**TASK OBJECTIVE**
Take the data below and copy exactly the lines starting at the one with "U3 pin OUT: none -> VA" and finishing at the one with "Q102: PNP S8550", both included.

**INFORMATION SUPPLIED**
# # # # #

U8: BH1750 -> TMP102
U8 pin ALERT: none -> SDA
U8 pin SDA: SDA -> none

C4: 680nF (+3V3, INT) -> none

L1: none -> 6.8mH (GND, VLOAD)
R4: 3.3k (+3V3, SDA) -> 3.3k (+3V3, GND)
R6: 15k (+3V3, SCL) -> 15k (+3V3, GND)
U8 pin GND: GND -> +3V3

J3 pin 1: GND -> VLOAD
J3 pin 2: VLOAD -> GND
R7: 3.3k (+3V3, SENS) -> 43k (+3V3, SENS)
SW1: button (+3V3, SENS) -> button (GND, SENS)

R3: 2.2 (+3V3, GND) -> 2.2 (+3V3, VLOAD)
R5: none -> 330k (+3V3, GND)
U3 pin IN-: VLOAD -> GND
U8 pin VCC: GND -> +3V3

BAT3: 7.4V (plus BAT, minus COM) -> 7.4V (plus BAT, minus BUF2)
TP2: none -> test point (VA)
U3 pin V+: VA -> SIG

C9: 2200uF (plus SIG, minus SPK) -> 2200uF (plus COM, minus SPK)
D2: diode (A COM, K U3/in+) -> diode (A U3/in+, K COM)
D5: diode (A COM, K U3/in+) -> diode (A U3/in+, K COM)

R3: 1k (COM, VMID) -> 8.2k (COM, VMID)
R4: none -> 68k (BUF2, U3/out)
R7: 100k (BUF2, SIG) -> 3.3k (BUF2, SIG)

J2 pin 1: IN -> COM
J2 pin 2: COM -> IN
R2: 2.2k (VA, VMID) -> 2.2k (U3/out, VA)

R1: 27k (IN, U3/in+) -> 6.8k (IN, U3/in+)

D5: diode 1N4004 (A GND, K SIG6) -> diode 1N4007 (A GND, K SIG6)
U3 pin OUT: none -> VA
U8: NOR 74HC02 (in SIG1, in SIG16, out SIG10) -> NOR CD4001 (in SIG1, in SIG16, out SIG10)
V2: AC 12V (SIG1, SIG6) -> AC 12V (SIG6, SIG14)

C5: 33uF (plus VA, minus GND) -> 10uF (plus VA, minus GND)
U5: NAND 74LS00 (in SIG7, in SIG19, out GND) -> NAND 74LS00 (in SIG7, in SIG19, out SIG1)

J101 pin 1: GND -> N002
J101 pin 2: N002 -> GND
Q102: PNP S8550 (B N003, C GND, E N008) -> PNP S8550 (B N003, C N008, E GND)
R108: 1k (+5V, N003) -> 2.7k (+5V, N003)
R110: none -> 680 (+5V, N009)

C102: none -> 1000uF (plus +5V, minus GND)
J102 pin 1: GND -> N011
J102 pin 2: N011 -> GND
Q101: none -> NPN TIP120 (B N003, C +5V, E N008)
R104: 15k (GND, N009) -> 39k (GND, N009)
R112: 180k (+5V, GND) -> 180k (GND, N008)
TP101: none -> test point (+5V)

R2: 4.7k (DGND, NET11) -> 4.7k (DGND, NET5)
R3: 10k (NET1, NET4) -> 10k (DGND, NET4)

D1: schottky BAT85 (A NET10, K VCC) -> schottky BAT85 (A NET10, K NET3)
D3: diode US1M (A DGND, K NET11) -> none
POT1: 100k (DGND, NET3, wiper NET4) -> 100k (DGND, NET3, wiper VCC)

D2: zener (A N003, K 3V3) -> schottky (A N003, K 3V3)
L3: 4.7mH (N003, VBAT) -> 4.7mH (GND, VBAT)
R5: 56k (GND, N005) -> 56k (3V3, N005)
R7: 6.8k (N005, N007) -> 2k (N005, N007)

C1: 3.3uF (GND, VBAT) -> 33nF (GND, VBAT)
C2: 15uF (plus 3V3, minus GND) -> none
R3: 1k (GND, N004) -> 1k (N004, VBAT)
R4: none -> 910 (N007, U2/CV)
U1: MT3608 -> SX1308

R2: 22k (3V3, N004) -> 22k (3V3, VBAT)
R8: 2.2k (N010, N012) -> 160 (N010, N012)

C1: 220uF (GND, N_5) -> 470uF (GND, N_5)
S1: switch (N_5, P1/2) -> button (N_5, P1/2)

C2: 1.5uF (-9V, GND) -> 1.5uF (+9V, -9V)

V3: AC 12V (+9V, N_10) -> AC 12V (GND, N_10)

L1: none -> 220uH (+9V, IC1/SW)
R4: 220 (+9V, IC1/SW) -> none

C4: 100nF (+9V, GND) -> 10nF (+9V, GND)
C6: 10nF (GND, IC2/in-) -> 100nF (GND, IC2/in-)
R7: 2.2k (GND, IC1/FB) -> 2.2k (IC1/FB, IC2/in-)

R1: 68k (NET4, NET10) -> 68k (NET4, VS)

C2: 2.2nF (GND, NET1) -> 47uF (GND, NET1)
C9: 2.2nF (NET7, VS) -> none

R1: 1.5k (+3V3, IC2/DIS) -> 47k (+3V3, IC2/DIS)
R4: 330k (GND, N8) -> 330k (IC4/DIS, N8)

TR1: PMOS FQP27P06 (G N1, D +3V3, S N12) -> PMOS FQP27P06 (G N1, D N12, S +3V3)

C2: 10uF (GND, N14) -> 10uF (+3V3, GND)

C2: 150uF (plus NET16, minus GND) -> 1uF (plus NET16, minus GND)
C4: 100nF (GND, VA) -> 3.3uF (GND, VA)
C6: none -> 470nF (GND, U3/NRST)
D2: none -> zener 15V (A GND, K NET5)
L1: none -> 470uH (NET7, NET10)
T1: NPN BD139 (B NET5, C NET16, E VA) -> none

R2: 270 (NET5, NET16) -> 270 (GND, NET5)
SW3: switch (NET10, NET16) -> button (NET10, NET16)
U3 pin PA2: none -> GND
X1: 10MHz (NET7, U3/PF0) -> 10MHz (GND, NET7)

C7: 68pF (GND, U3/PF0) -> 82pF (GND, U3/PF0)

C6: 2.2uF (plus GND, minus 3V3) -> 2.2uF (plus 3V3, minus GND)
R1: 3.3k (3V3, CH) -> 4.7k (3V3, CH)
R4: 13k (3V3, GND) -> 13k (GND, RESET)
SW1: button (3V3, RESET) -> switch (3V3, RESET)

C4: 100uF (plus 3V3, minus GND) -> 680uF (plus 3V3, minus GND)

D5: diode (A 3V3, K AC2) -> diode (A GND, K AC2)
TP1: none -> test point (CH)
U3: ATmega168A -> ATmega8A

# # # # #

**RESPONSE TO THE TASK**
U3 pin OUT: none -> VA
U8: NOR 74HC02 (in SIG1, in SIG16, out SIG10) -> NOR CD4001 (in SIG1, in SIG16, out SIG10)
V2: AC 12V (SIG1, SIG6) -> AC 12V (SIG6, SIG14)

C5: 33uF (plus VA, minus GND) -> 10uF (plus VA, minus GND)
U5: NAND 74LS00 (in SIG7, in SIG19, out GND) -> NAND 74LS00 (in SIG7, in SIG19, out SIG1)

J101 pin 1: GND -> N002
J101 pin 2: N002 -> GND
Q102: PNP S8550 (B N003, C GND, E N008) -> PNP S8550 (B N003, C N008, E GND)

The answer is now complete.